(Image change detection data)
-.-.-

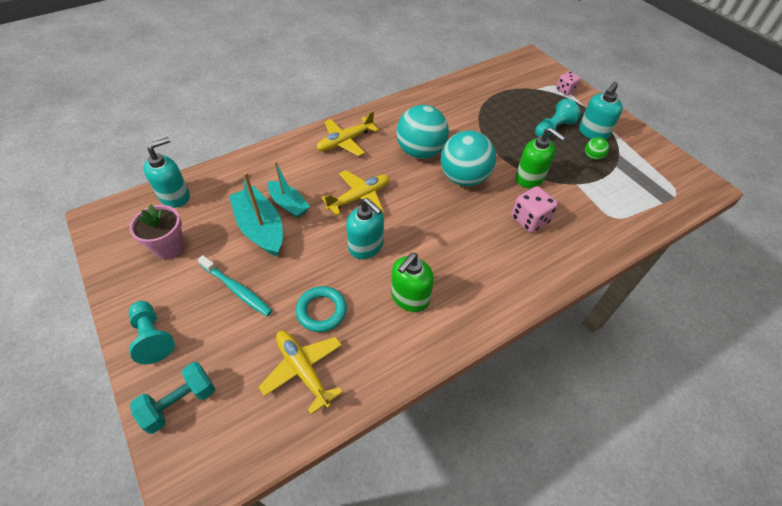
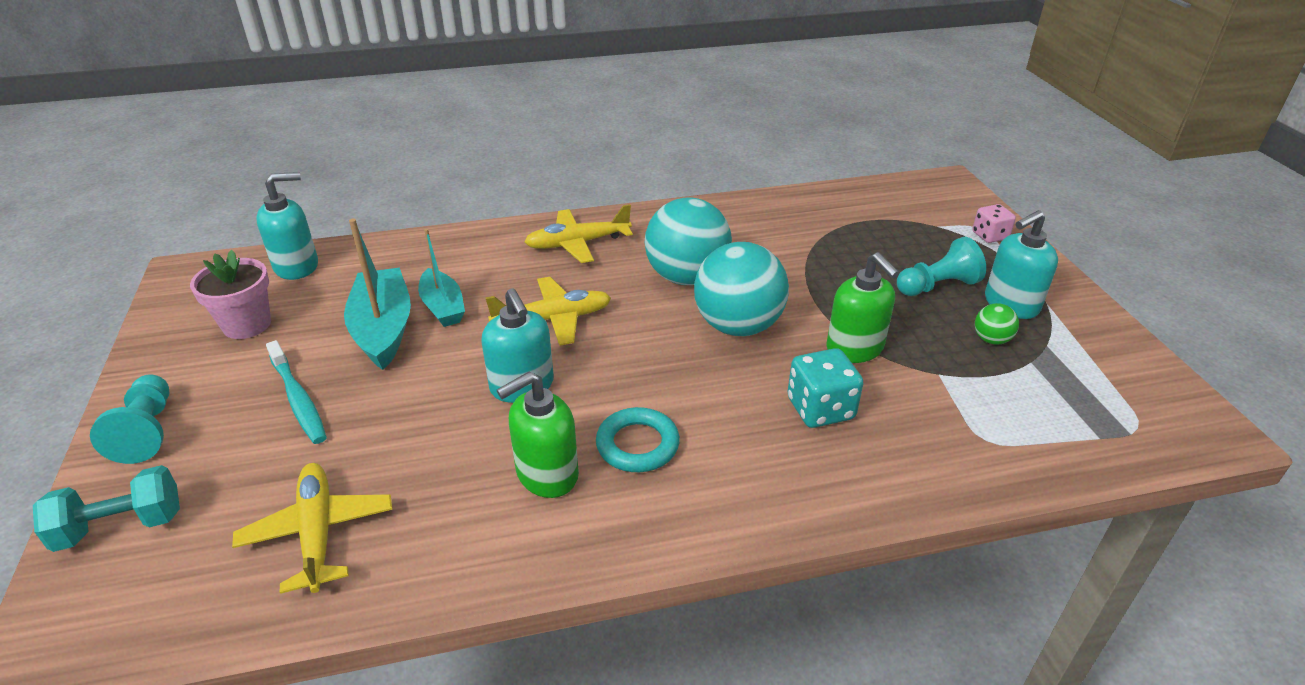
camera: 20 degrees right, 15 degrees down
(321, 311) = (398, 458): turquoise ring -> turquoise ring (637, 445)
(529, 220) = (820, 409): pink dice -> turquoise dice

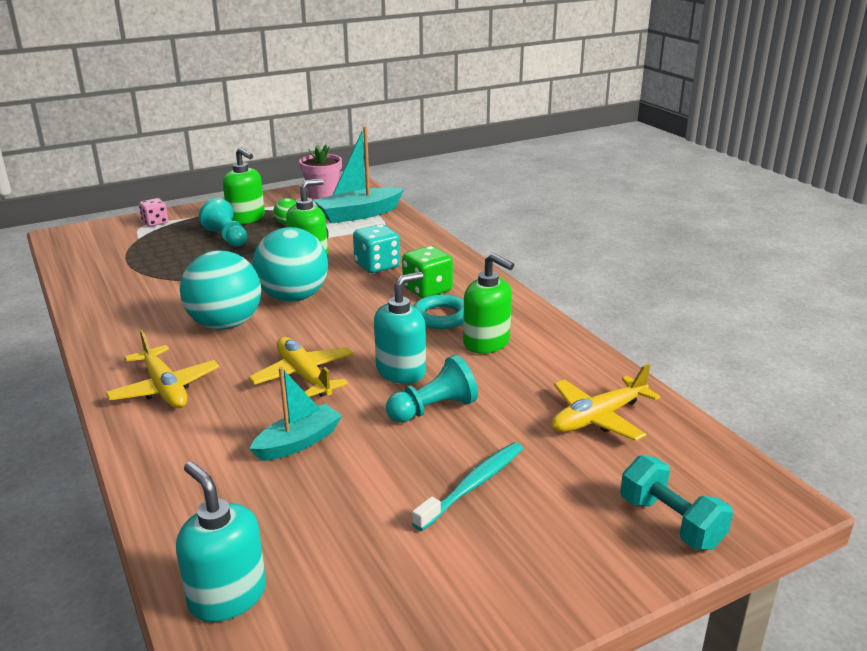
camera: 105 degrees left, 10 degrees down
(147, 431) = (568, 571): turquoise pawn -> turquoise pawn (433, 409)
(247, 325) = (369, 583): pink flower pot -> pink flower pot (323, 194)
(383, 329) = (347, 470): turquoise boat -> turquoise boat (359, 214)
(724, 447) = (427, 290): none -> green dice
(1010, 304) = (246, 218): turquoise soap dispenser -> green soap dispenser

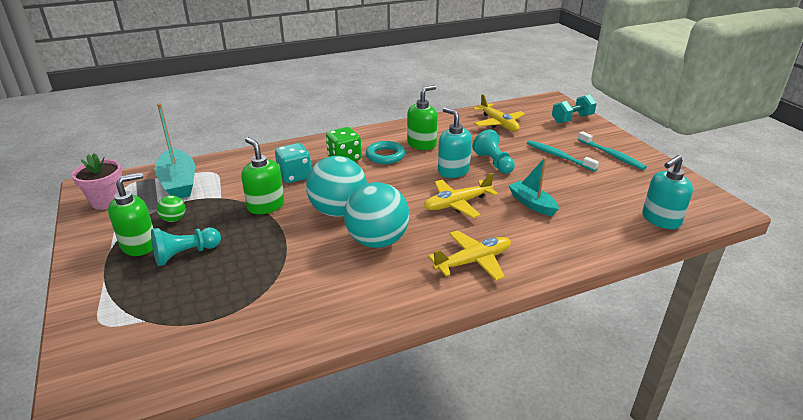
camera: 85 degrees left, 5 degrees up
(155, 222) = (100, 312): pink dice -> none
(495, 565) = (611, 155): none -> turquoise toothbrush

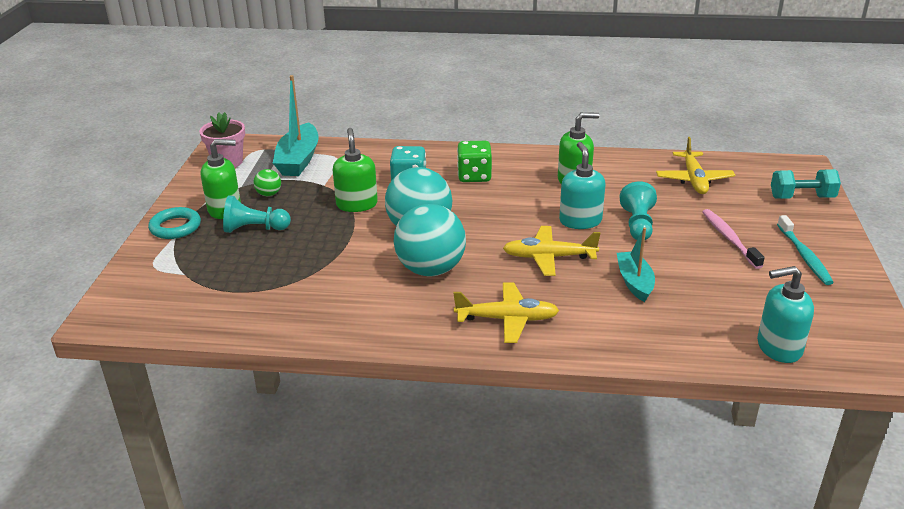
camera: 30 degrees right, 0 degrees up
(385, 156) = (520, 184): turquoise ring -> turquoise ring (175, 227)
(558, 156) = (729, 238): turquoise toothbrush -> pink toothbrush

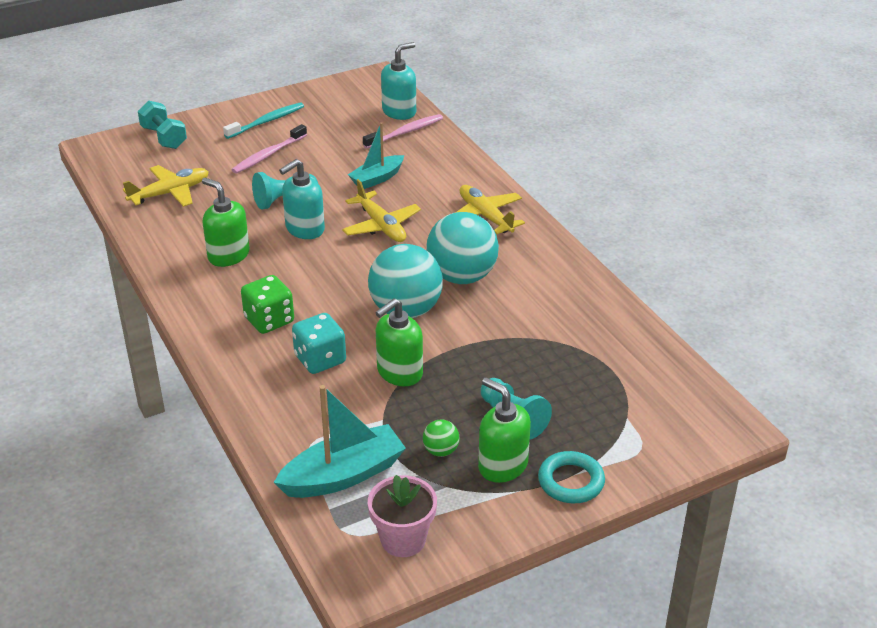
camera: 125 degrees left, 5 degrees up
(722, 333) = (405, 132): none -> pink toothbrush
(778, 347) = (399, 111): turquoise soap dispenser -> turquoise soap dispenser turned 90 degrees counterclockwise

-.-.-

_Your objective_
Each line from the one that contains "(722, 333) = (405, 132): none" through the end of the records must be repeated exactly. No other line belongs in the answer.

_Output for this exercise_
(722, 333) = (405, 132): none -> pink toothbrush
(778, 347) = (399, 111): turquoise soap dispenser -> turquoise soap dispenser turned 90 degrees counterclockwise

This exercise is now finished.